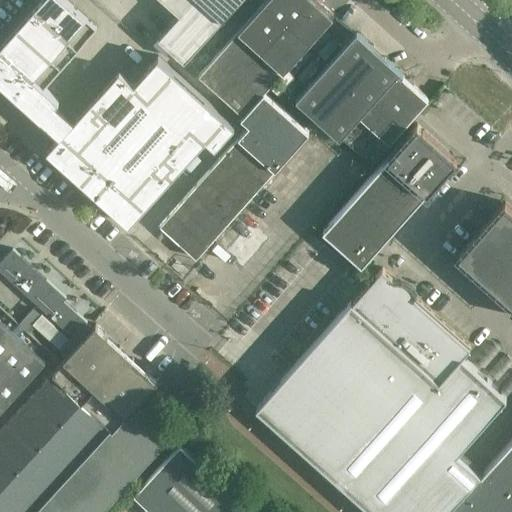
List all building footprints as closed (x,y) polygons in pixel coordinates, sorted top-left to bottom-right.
[(66,0),(40,0),(0,44),(0,81),(59,136),(47,149),(83,182),(128,223),(205,138),(215,147),(235,125),(158,57),(135,83),(120,69),(74,118),(56,102),(59,99),(44,85),(97,27),(78,11),(66,0)] [(196,49),(240,0),(177,0),(186,7),(170,25),(196,49)] [(333,14),(317,0),(264,0),(240,29),(199,74),(243,113),(263,91),(333,14)] [(428,99),(357,35),(300,98),(371,162),(428,99)] [(275,170),(274,169),(309,131),(263,91),(243,113),(237,120),(246,129),(160,225),(197,258),(275,170)] [(323,230),(361,264),(456,158),(424,130),(421,133),(416,128),(419,125),(417,124),(323,230)] [(511,208),(505,202),(459,253),(511,300),(511,208)] [(67,298),(13,249),(0,263),(0,269),(61,325),(55,332),(67,343),(73,336),(74,337),(88,321),(64,300),(67,298)] [(373,511),(445,511),(480,472),(457,452),(506,396),(462,356),(471,346),(412,294),(412,295),(409,292),(412,288),(404,284),(403,286),(397,281),(397,280),(382,267),(352,301),(351,300),(256,407),(373,511)] [(0,399),(6,405),(46,360),(0,319),(0,399)] [(159,382),(96,324),(77,345),(140,403),(159,382)] [(77,345),(0,428),(0,511),(33,511),(111,430),(114,432),(139,404),(140,403),(77,345)] [(111,430),(33,511),(99,511),(171,434),(139,404),(114,432),(111,430)] [(511,511),(511,438),(481,474),(480,472),(445,511),(511,511)] [(132,492),(150,509),(153,511),(251,511),(178,443),(132,492)]
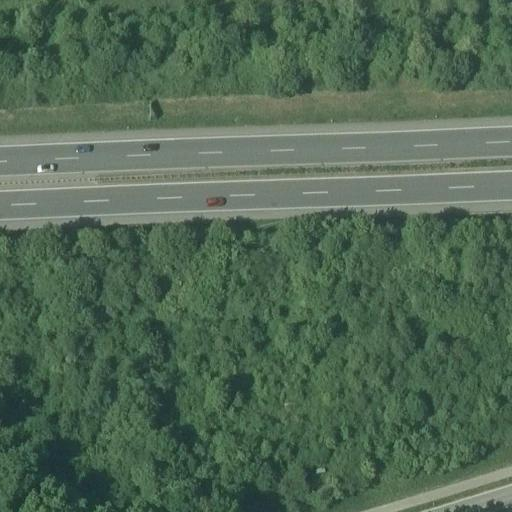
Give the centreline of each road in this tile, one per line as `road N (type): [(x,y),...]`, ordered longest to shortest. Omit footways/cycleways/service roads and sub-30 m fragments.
road 1 (motorway): [(0,212),(511,189)]
road 2 (motorway): [(511,146),(0,167)]
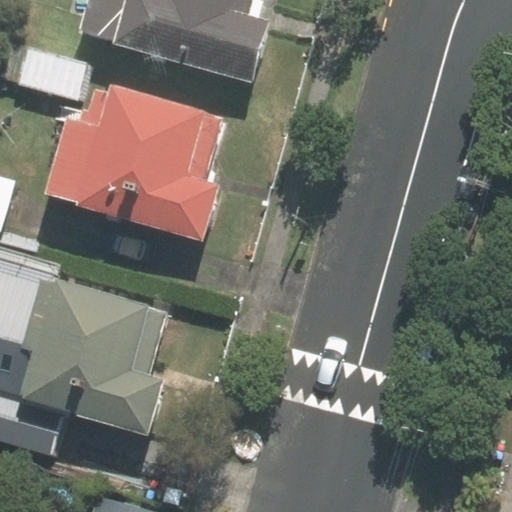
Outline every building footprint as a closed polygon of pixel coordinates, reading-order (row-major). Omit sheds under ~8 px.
[(132,46),(267,83),(283,22),(256,14),(260,0),(104,0),(95,32),(133,43),(132,46)] [(86,103),(96,63),(14,41),(3,79),(86,103)] [(96,208),(216,241),(232,185),(216,181),(234,120),(218,116),(219,111),(128,86),(125,93),(111,89),(105,114),(96,112),(94,122),(82,119),(62,194),(96,204),(96,208)] [(0,175),(0,229),(9,232),(23,182),(0,175)] [(75,286),(37,277),(41,259),(0,248),(0,287),(32,296),(27,315),(11,310),(0,348),(0,356),(15,361),(6,393),(163,437),(178,381),(160,377),(180,310),(78,282),(75,286)] [(155,511),(97,495),(92,511),(155,511)]
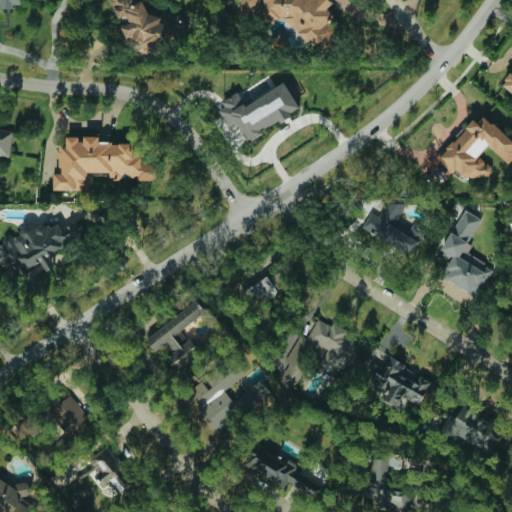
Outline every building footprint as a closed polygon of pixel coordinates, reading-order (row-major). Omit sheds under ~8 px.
[(0,0),(0,7),(22,8),(21,0),(0,0)] [(110,0),(118,19),(127,16),(129,23),(121,26),(126,39),(137,34),(142,49),(166,40),(157,14),(149,17),(142,0),(110,0)] [(261,0),(241,0),(242,14),(261,14),(261,0)] [(333,42),(333,30),(327,21),(334,17),(328,7),(332,4),(329,0),(263,0),(263,13),(268,19),(288,19),(303,41),(314,41),(318,47),(325,47),(333,42)] [(511,70),(502,84),(511,91),(511,70)] [(245,104),(238,91),(221,100),(225,107),(220,110),(229,127),(237,122),(247,142),(263,133),(262,130),(301,109),(295,98),(298,96),(290,80),(245,104)] [(489,145),(508,164),(511,160),(511,142),(482,112),(437,158),(452,172),(456,168),(468,180),(475,173),(481,180),(492,169),(478,155),(489,145)] [(0,155),(8,156),(11,132),(0,130),(0,155)] [(154,179),(154,164),(141,164),(142,149),(134,149),(134,143),(100,143),(100,136),(82,136),(82,137),(67,137),(67,147),(63,147),(62,174),(55,174),(54,190),(90,190),(90,172),(112,172),(112,179),(126,179),(154,179)] [(404,206),(388,198),(379,216),(370,211),(361,228),(412,254),(424,231),(412,224),(410,230),(396,223),(404,206)] [(481,218),(464,209),(440,254),(449,259),(440,276),(478,296),(493,267),(464,251),(481,218)] [(87,235),(80,222),(78,220),(70,224),(65,230),(58,224),(50,229),(44,223),(35,228),(28,223),(14,239),(8,234),(0,246),(0,261),(15,274),(15,275),(19,271),(22,273),(42,262),(47,271),(56,266),(50,255),(87,235)] [(256,308),(278,292),(267,275),(244,291),(256,308)] [(205,312),(197,301),(145,338),(156,353),(166,345),(171,352),(166,356),(176,370),(199,353),(182,329),(205,312)] [(299,383),(316,344),(322,347),(314,366),(328,372),(330,366),(344,372),(357,341),(345,336),(347,331),(317,317),(308,338),(298,334),(280,375),(299,383)] [(419,405),(432,381),(388,357),(383,367),(374,362),(367,374),(373,377),(367,388),(402,406),(406,398),(419,405)] [(91,423),(65,387),(43,404),(44,406),(14,428),(21,438),(28,433),(31,436),(53,419),(69,440),(91,423)] [(502,433),(493,428),(497,421),(465,403),(456,418),(449,414),(439,431),(454,439),(456,434),(490,453),(502,433)] [(284,487),(287,482),(313,497),(322,482),(256,443),(244,464),(284,487)] [(386,482),(388,459),(370,457),(366,497),(381,499),(380,508),(410,511),(413,484),(386,482)] [(0,511),(35,511),(36,511),(21,502),(28,491),(2,473),(0,476),(0,511)] [(91,493),(83,479),(64,489),(72,504),(91,493)]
────────────────
TASK TO COMPLETE »
Copy all of the records above exactly, line for line, but leave out the pictures.

TASK RESULT »
List all building footprints as closed (x,y) polygons in pixel coordinates, sorted top-left to bottom-right.
[(66,0),(40,0),(0,44),(0,81),(59,136),(47,149),(83,182),(128,223),(205,138),(215,147),(235,125),(158,57),(135,83),(120,69),(74,118),(56,102),(59,99),(44,85),(97,27),(78,11),(66,0)] [(196,49),(240,0),(177,0),(186,7),(170,25),(196,49)] [(333,14),(317,0),(264,0),(240,29),(199,74),(243,113),(263,91),(333,14)] [(428,99),(357,35),(300,98),(371,162),(428,99)] [(275,170),(274,169),(309,131),(263,91),(243,113),(237,120),(246,129),(160,225),(197,258),(275,170)] [(323,230),(361,264),(456,158),(424,130),(421,133),(416,128),(419,125),(417,124),(323,230)] [(511,208),(505,202),(459,253),(511,300),(511,208)] [(67,298),(13,249),(0,263),(0,269),(61,325),(55,332),(67,343),(73,336),(74,337),(88,321),(64,300),(67,298)] [(373,511),(445,511),(480,472),(457,452),(506,396),(462,356),(471,346),(412,294),(412,295),(409,292),(412,288),(404,284),(403,286),(397,281),(397,280),(382,267),(352,301),(351,300),(256,407),(373,511)] [(0,399),(6,405),(46,360),(0,319),(0,399)] [(159,382),(96,324),(77,345),(140,403),(159,382)] [(77,345),(0,428),(0,511),(33,511),(111,430),(114,432),(139,404),(140,403),(77,345)] [(111,430),(33,511),(99,511),(171,434),(139,404),(114,432),(111,430)] [(511,511),(511,438),(481,474),(480,472),(445,511),(511,511)] [(132,492),(150,509),(153,511),(251,511),(178,443),(132,492)]
Give the centreline of each road in this tile, one per line as `road N (type): [(x,y),...]`, ordered longest to shortest. Omit footways/cycleways/service roads and sub-30 m fragments.
road 1 (motorway): [(0,212),(511,189)]
road 2 (motorway): [(511,146),(0,167)]
Outline every building footprint as a closed polygon of pixel coordinates, reading-order (row-major). Omit sheds under ~8 px.
[(132,46),(267,83),(283,22),(256,14),(260,0),(104,0),(95,32),(133,43),(132,46)] [(86,103),(96,63),(14,41),(3,79),(86,103)] [(96,208),(216,241),(232,185),(216,181),(234,120),(218,116),(219,111),(128,86),(125,93),(111,89),(105,114),(96,112),(94,122),(82,119),(62,194),(96,204),(96,208)] [(0,175),(0,229),(9,232),(23,182),(0,175)] [(75,286),(37,277),(41,259),(0,248),(0,287),(32,296),(27,315),(11,310),(0,348),(0,356),(15,361),(6,393),(163,437),(178,381),(160,377),(180,310),(78,282),(75,286)] [(155,511),(97,495),(92,511),(155,511)]
Outline every building footprint as a closed polygon of pixel coordinates, reading-order (row-major). Omit sheds under ~8 px.
[(0,0),(0,7),(22,8),(21,0),(0,0)] [(110,0),(118,19),(127,16),(129,23),(121,26),(126,39),(137,34),(142,49),(166,40),(157,14),(149,17),(142,0),(110,0)] [(261,0),(241,0),(242,14),(261,14),(261,0)] [(333,42),(333,30),(327,21),(334,17),(328,7),(332,4),(329,0),(263,0),(263,13),(268,19),(288,19),(303,41),(314,41),(318,47),(325,47),(333,42)] [(511,70),(502,84),(511,91),(511,70)] [(245,104),(238,91),(221,100),(225,107),(220,110),(229,127),(237,122),(247,142),(263,133),(262,130),(301,109),(295,98),(298,96),(290,80),(245,104)] [(489,145),(508,164),(511,160),(511,142),(482,112),(437,158),(452,172),(456,168),(468,180),(475,173),(481,180),(492,169),(478,155),(489,145)] [(0,155),(8,156),(11,132),(0,130),(0,155)] [(154,179),(154,164),(141,164),(142,149),(134,149),(134,143),(100,143),(100,136),(82,136),(82,137),(67,137),(67,147),(63,147),(62,174),(55,174),(54,190),(90,190),(90,172),(112,172),(112,179),(126,179),(154,179)] [(404,206),(388,198),(379,216),(370,211),(361,228),(412,254),(424,231),(412,224),(410,230),(396,223),(404,206)] [(481,218),(464,209),(440,254),(449,259),(440,276),(478,296),(493,267),(464,251),(481,218)] [(87,235),(80,222),(78,220),(70,224),(65,230),(58,224),(50,229),(44,223),(35,228),(28,223),(14,239),(8,234),(0,246),(0,261),(15,274),(15,275),(19,271),(22,273),(42,262),(47,271),(56,266),(50,255),(87,235)] [(256,308),(278,292),(267,275),(244,291),(256,308)] [(205,312),(197,301),(145,338),(156,353),(166,345),(171,352),(166,356),(176,370),(199,353),(182,329),(205,312)] [(299,383),(316,344),(322,347),(314,366),(328,372),(330,366),(344,372),(357,341),(345,336),(347,331),(317,317),(308,338),(298,334),(280,375),(299,383)] [(419,405),(432,381),(388,357),(383,367),(374,362),(367,374),(373,377),(367,388),(402,406),(406,398),(419,405)] [(91,423),(65,387),(43,404),(44,406),(14,428),(21,438),(28,433),(31,436),(53,419),(69,440),(91,423)] [(502,433),(493,428),(497,421),(465,403),(456,418),(449,414),(439,431),(454,439),(456,434),(490,453),(502,433)] [(284,487),(287,482),(313,497),(322,482),(256,443),(244,464),(284,487)] [(386,482),(388,459),(370,457),(366,497),(381,499),(380,508),(410,511),(413,484),(386,482)] [(0,511),(35,511),(36,511),(21,502),(28,491),(2,473),(0,476),(0,511)] [(91,493),(83,479),(64,489),(72,504),(91,493)]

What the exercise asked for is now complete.